WHAT YOU ARE ASKED TO DO: With the pictures set aside, write out all of the data exactly as it stands.

Before and after images:
----------

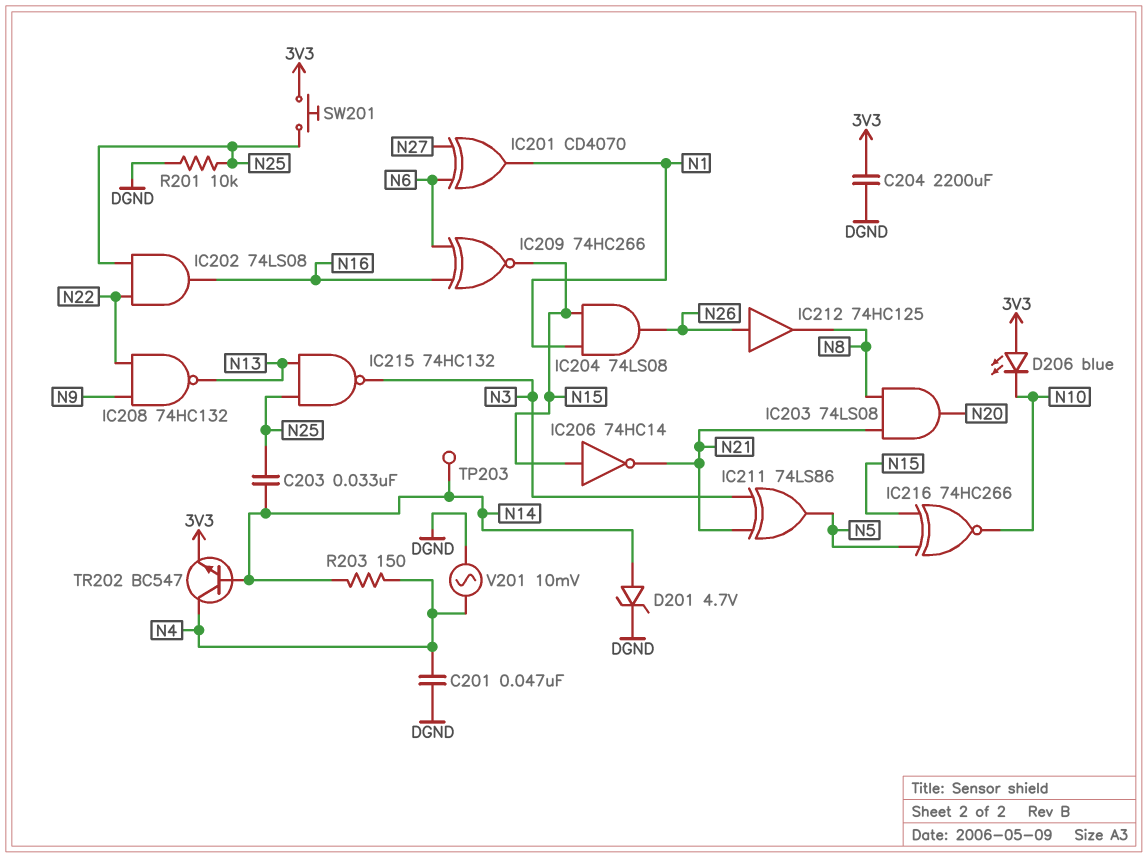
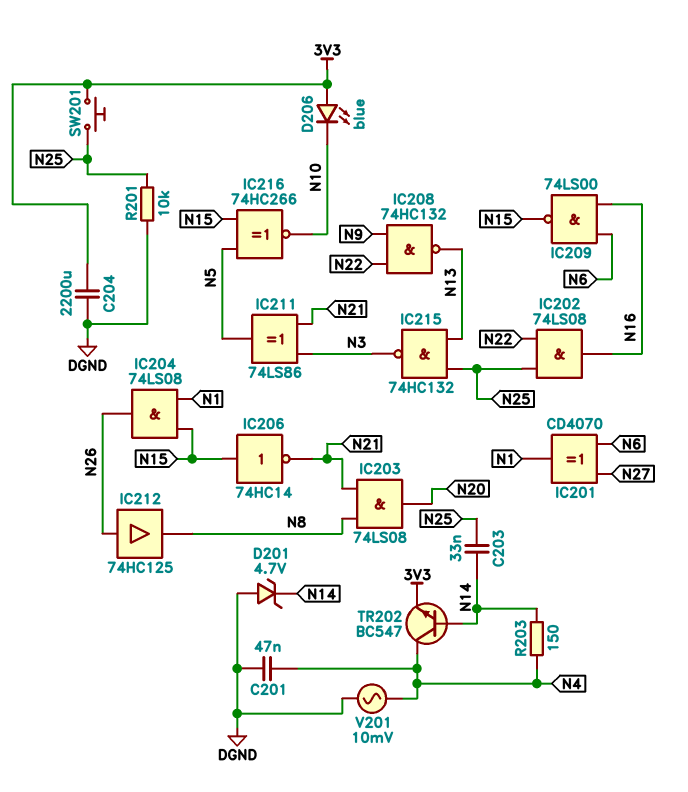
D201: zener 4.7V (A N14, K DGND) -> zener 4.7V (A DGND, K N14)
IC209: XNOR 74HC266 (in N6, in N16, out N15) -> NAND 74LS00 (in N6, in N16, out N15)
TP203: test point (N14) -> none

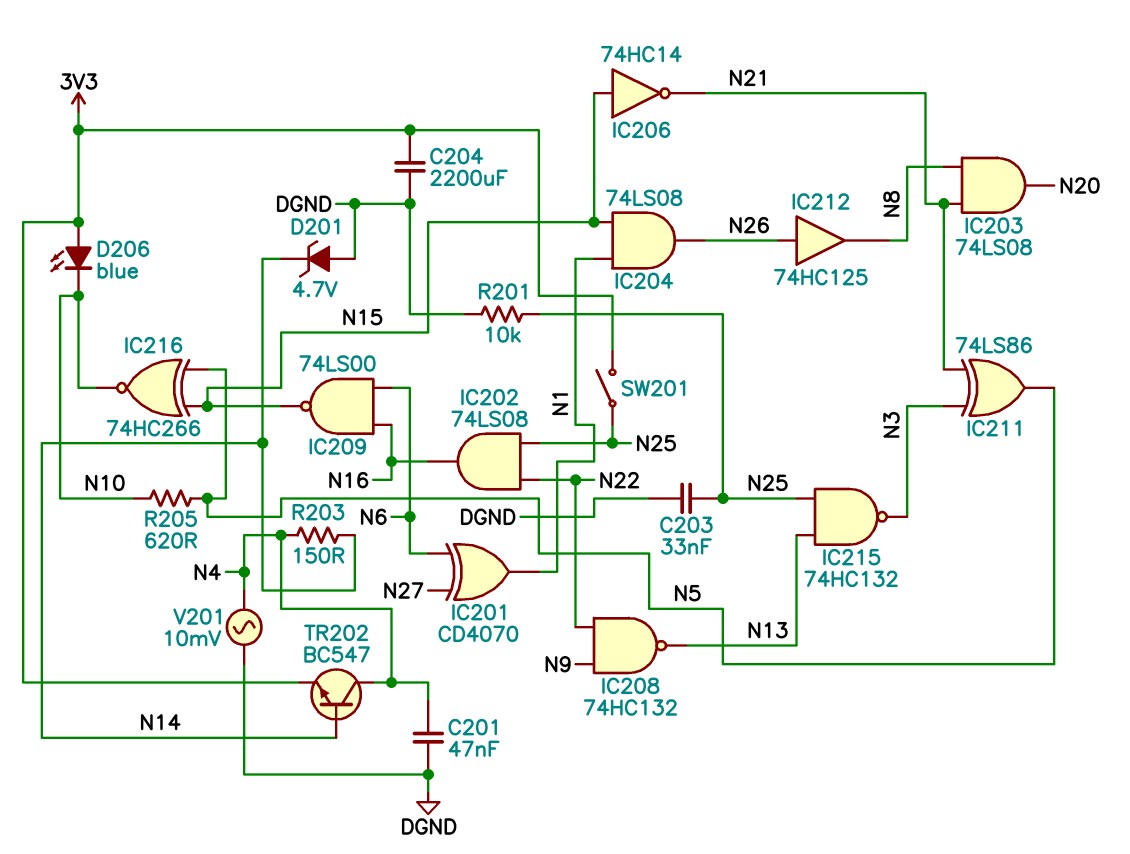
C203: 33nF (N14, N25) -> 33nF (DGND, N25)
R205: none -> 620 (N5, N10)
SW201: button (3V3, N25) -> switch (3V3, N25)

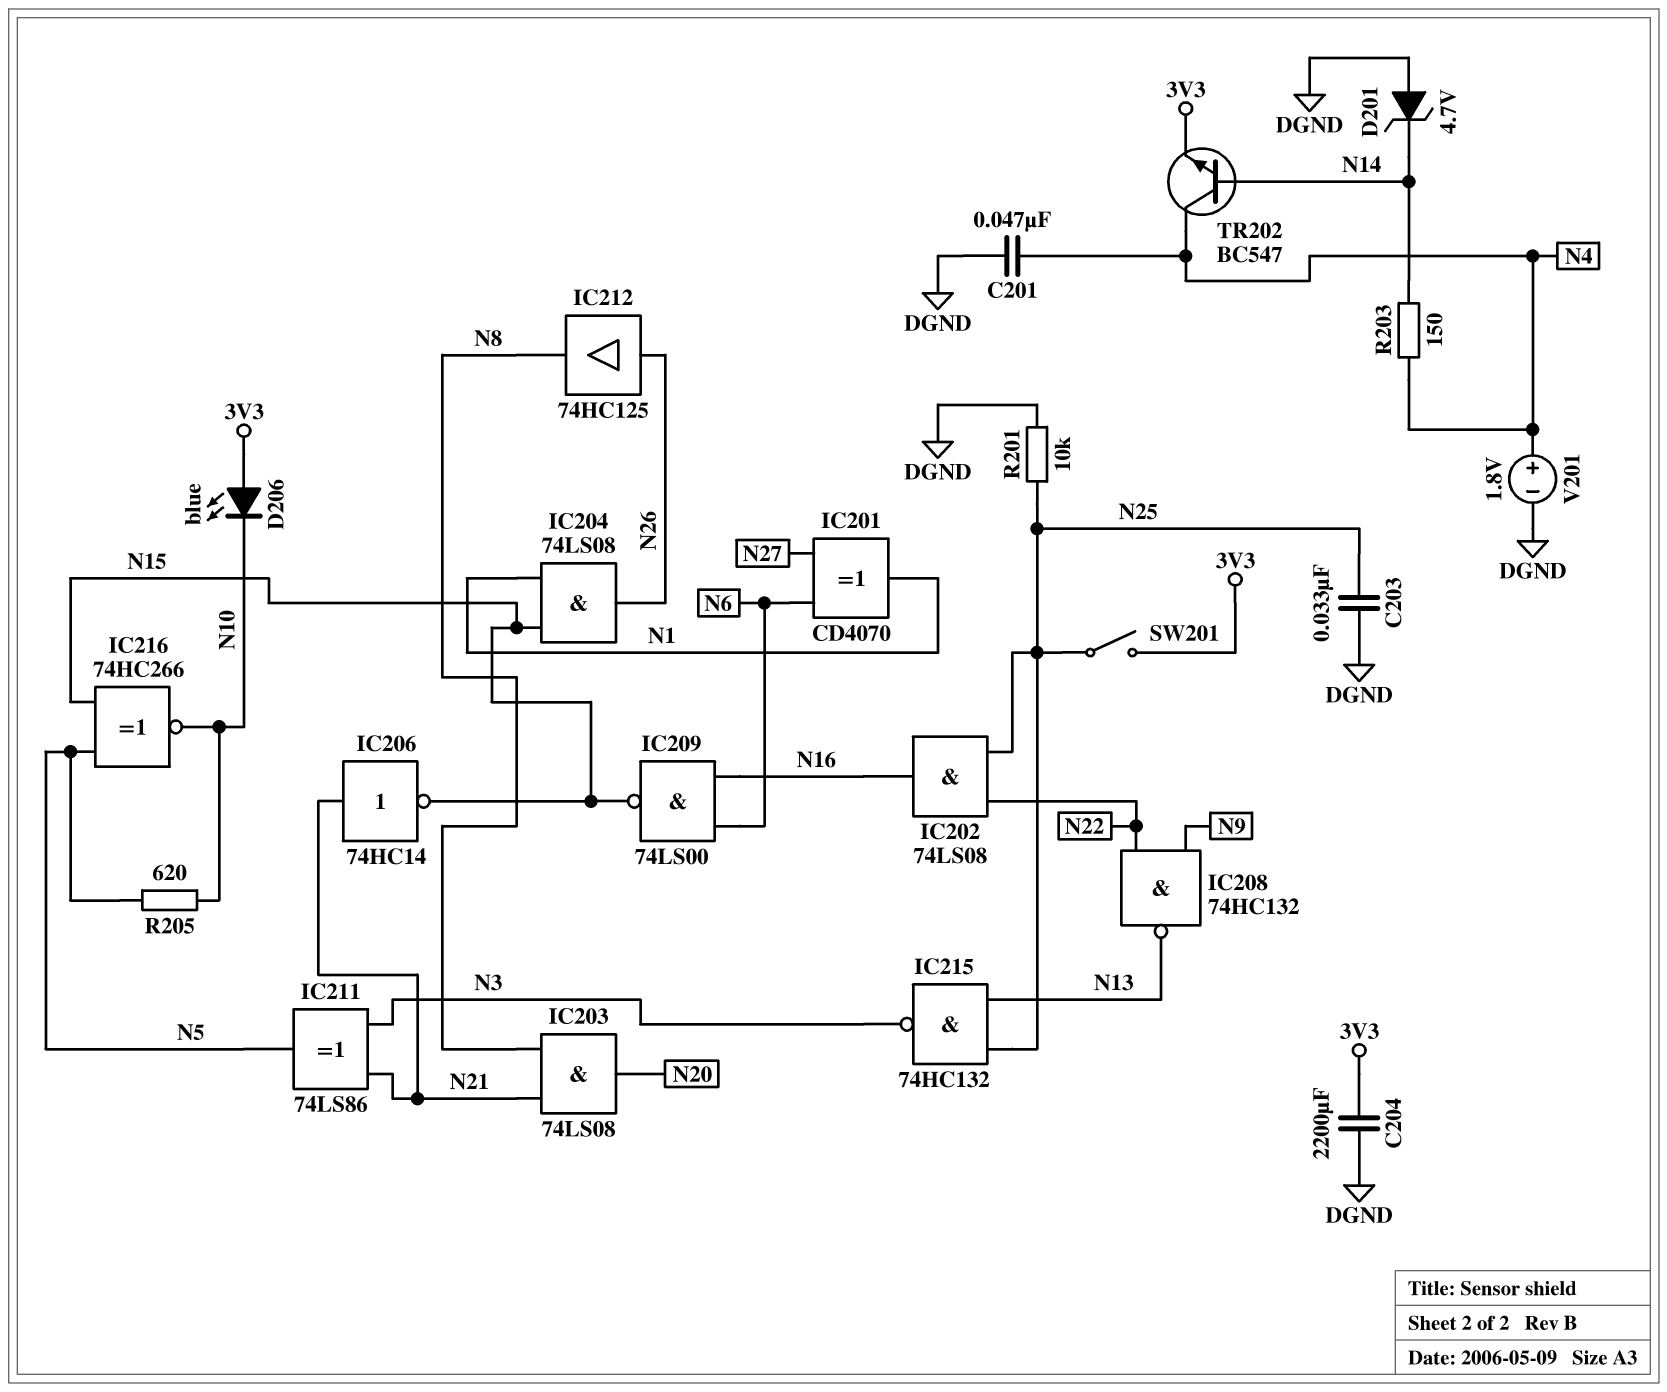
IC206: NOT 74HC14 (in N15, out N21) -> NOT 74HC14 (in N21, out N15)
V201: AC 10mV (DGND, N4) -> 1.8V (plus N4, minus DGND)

----------

YOUR RESPONSE:
D201: zener 4.7V (A N14, K DGND) -> zener 4.7V (A DGND, K N14)
IC209: XNOR 74HC266 (in N6, in N16, out N15) -> NAND 74LS00 (in N6, in N16, out N15)
TP203: test point (N14) -> none

C203: 33nF (N14, N25) -> 33nF (DGND, N25)
R205: none -> 620 (N5, N10)
SW201: button (3V3, N25) -> switch (3V3, N25)

IC206: NOT 74HC14 (in N15, out N21) -> NOT 74HC14 (in N21, out N15)
V201: AC 10mV (DGND, N4) -> 1.8V (plus N4, minus DGND)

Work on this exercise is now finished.